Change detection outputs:
=== Begin Enclosure ===

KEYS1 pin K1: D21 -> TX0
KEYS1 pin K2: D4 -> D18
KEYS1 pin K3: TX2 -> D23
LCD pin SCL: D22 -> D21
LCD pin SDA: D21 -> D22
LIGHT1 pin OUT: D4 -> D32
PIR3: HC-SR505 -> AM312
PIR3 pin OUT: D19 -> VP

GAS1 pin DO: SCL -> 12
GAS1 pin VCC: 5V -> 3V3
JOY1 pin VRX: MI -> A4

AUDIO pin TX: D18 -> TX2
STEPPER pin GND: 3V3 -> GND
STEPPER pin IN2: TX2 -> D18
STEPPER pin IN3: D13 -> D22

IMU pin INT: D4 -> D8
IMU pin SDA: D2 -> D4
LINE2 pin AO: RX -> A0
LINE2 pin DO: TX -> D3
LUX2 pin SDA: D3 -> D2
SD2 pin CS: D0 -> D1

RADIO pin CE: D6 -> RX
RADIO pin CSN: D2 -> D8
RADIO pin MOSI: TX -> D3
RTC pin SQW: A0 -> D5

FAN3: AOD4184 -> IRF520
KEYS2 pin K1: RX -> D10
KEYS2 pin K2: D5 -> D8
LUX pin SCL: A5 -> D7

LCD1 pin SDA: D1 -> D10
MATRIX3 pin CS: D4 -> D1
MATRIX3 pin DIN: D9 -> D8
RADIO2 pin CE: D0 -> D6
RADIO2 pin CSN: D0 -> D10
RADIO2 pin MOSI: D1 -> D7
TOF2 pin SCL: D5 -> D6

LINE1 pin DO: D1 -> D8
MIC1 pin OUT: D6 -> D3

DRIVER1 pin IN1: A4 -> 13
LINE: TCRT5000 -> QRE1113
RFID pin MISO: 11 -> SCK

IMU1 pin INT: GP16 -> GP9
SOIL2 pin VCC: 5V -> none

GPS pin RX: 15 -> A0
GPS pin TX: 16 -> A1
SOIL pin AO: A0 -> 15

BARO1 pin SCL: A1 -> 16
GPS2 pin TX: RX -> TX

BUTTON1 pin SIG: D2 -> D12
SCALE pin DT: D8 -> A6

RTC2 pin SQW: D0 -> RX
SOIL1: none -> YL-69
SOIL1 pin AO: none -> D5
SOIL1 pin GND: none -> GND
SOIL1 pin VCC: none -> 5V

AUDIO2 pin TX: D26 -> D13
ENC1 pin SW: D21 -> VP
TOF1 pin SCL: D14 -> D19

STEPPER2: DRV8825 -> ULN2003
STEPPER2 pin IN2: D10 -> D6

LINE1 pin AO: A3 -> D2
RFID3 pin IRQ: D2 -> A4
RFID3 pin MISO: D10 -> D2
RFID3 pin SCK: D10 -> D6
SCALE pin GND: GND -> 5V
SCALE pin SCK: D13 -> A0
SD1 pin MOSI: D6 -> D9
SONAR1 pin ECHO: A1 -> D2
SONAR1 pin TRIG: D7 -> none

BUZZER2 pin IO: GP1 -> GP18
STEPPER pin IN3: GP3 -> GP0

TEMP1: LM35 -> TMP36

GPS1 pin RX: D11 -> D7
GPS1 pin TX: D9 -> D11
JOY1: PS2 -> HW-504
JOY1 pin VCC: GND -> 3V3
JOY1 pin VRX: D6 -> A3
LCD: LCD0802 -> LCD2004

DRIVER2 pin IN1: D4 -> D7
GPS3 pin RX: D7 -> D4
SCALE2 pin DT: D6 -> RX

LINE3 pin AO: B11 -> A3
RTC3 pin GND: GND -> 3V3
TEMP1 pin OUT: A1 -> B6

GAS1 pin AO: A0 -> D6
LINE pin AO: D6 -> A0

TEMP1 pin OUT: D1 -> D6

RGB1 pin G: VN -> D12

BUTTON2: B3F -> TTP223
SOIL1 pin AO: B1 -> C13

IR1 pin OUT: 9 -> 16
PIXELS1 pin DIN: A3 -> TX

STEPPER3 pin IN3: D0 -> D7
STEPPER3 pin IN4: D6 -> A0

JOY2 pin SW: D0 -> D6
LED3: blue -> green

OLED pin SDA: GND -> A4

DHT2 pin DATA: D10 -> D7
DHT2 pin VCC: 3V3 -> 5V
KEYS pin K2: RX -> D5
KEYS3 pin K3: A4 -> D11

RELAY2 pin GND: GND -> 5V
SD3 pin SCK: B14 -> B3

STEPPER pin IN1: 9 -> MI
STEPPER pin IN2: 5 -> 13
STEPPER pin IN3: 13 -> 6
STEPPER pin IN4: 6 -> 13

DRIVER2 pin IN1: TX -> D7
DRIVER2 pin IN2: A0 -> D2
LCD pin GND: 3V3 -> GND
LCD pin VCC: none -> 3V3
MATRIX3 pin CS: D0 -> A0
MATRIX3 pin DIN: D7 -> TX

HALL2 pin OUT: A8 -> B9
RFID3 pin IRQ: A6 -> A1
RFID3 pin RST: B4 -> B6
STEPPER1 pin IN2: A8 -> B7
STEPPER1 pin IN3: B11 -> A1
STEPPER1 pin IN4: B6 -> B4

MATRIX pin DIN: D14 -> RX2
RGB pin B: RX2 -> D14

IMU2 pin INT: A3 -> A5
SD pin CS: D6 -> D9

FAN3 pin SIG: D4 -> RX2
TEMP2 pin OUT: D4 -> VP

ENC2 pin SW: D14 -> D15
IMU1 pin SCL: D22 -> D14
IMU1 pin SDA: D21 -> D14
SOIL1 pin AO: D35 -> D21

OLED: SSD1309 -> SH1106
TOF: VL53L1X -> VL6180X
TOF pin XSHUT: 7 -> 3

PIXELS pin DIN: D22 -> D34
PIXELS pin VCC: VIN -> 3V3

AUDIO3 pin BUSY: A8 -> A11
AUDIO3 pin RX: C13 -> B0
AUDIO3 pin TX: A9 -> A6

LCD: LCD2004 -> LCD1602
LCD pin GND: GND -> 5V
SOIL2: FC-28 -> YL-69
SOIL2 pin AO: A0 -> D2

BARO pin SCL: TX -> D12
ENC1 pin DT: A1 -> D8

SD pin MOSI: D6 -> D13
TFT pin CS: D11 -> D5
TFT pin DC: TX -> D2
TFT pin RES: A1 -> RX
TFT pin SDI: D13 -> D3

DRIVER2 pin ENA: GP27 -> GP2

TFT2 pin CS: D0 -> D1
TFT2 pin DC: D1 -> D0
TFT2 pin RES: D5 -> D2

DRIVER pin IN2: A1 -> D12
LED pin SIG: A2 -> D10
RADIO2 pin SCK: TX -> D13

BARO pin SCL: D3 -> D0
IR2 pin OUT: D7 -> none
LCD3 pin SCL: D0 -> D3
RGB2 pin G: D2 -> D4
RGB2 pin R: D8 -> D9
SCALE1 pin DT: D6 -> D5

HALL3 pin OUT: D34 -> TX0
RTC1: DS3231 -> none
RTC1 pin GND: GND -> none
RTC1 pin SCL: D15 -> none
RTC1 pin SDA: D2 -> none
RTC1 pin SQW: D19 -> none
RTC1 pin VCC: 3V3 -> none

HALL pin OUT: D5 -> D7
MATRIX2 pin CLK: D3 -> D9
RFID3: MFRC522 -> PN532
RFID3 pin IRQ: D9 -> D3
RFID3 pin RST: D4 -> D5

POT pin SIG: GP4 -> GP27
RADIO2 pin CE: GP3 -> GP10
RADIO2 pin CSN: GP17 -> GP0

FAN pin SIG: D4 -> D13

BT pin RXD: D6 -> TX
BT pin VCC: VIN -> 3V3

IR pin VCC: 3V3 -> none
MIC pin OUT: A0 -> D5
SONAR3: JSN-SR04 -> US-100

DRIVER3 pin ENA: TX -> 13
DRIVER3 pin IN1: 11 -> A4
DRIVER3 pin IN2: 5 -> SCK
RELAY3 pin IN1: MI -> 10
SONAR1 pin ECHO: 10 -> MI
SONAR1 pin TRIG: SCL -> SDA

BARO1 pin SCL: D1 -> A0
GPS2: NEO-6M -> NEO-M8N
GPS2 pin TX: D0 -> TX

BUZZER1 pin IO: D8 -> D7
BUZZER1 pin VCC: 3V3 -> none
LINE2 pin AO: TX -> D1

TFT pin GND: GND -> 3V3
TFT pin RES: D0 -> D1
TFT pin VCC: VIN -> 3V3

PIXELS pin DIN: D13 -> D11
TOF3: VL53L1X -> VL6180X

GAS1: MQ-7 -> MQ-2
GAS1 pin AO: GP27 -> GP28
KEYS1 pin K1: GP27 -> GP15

=== End Enclosure ===

## EXERCISE
All lines above from the one holding "STEPPER pin IN3: GP3 -> GP0" to the one holding "TOF pin XSHUT: 7 -> 3", inclusive, are to be copied exactly; no other line is wanted.

## SOLUTION TO THIS PROBLEM
STEPPER pin IN3: GP3 -> GP0

TEMP1: LM35 -> TMP36

GPS1 pin RX: D11 -> D7
GPS1 pin TX: D9 -> D11
JOY1: PS2 -> HW-504
JOY1 pin VCC: GND -> 3V3
JOY1 pin VRX: D6 -> A3
LCD: LCD0802 -> LCD2004

DRIVER2 pin IN1: D4 -> D7
GPS3 pin RX: D7 -> D4
SCALE2 pin DT: D6 -> RX

LINE3 pin AO: B11 -> A3
RTC3 pin GND: GND -> 3V3
TEMP1 pin OUT: A1 -> B6

GAS1 pin AO: A0 -> D6
LINE pin AO: D6 -> A0

TEMP1 pin OUT: D1 -> D6

RGB1 pin G: VN -> D12

BUTTON2: B3F -> TTP223
SOIL1 pin AO: B1 -> C13

IR1 pin OUT: 9 -> 16
PIXELS1 pin DIN: A3 -> TX

STEPPER3 pin IN3: D0 -> D7
STEPPER3 pin IN4: D6 -> A0

JOY2 pin SW: D0 -> D6
LED3: blue -> green

OLED pin SDA: GND -> A4

DHT2 pin DATA: D10 -> D7
DHT2 pin VCC: 3V3 -> 5V
KEYS pin K2: RX -> D5
KEYS3 pin K3: A4 -> D11

RELAY2 pin GND: GND -> 5V
SD3 pin SCK: B14 -> B3

STEPPER pin IN1: 9 -> MI
STEPPER pin IN2: 5 -> 13
STEPPER pin IN3: 13 -> 6
STEPPER pin IN4: 6 -> 13

DRIVER2 pin IN1: TX -> D7
DRIVER2 pin IN2: A0 -> D2
LCD pin GND: 3V3 -> GND
LCD pin VCC: none -> 3V3
MATRIX3 pin CS: D0 -> A0
MATRIX3 pin DIN: D7 -> TX

HALL2 pin OUT: A8 -> B9
RFID3 pin IRQ: A6 -> A1
RFID3 pin RST: B4 -> B6
STEPPER1 pin IN2: A8 -> B7
STEPPER1 pin IN3: B11 -> A1
STEPPER1 pin IN4: B6 -> B4

MATRIX pin DIN: D14 -> RX2
RGB pin B: RX2 -> D14

IMU2 pin INT: A3 -> A5
SD pin CS: D6 -> D9

FAN3 pin SIG: D4 -> RX2
TEMP2 pin OUT: D4 -> VP

ENC2 pin SW: D14 -> D15
IMU1 pin SCL: D22 -> D14
IMU1 pin SDA: D21 -> D14
SOIL1 pin AO: D35 -> D21

OLED: SSD1309 -> SH1106
TOF: VL53L1X -> VL6180X
TOF pin XSHUT: 7 -> 3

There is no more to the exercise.